Dataset excerpt section start

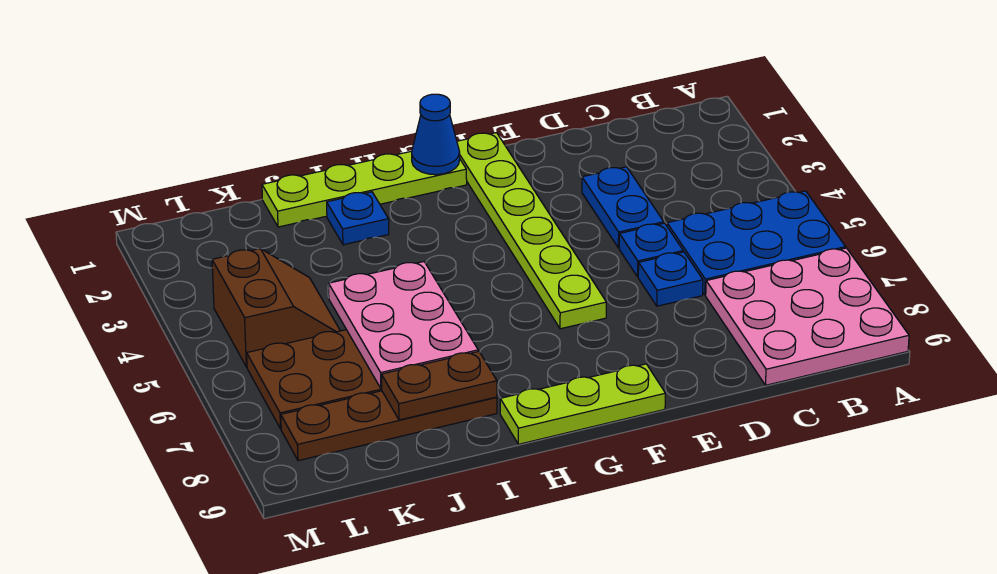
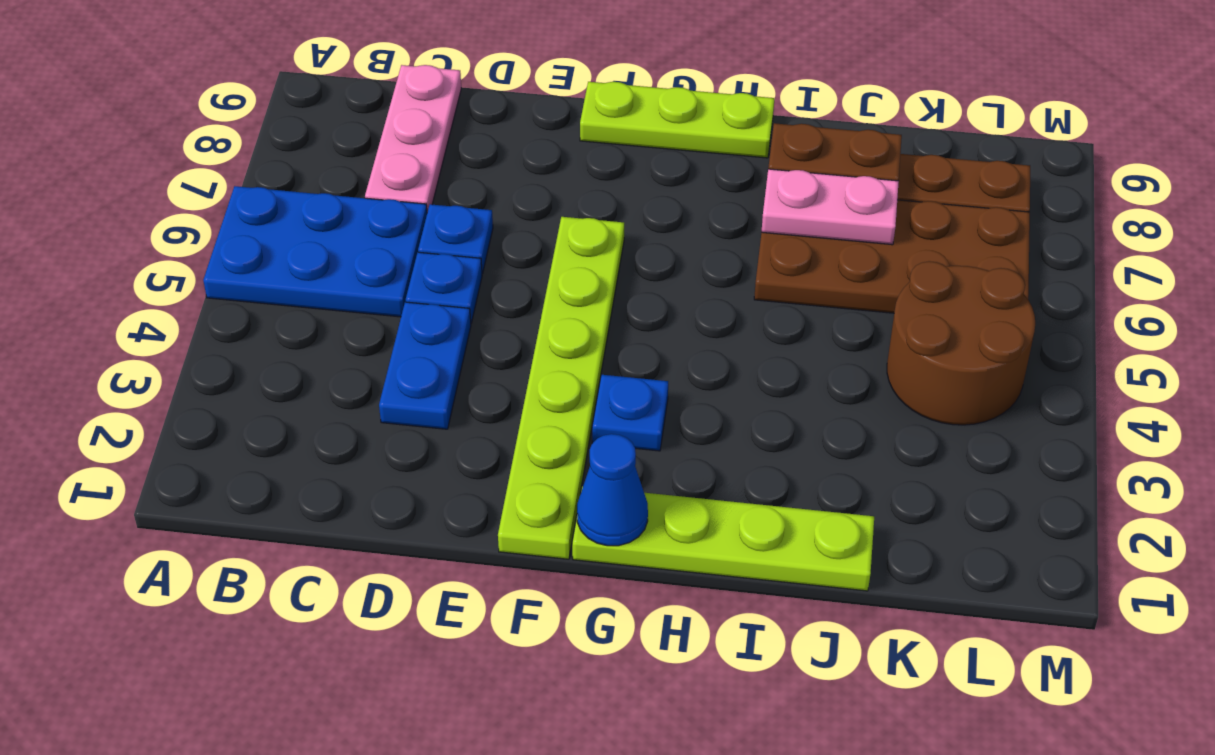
pink plate A7:C9 level 1 -> pink plate C7:C9 level 1
blue plate I2 level 1 -> blue plate G3 level 1
pink plate I5:J7 level 2 -> pink plate I7:J7 level 2
brown slope K4:L5 level 1 top L -> brown round brick K4:L5 level 1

Dataset excerpt section end

Exercise goal →
For each line in the data that contains the string "plate", give a copy of that line.

Solution →
pink plate A7:C9 level 1 -> pink plate C7:C9 level 1
blue plate I2 level 1 -> blue plate G3 level 1
pink plate I5:J7 level 2 -> pink plate I7:J7 level 2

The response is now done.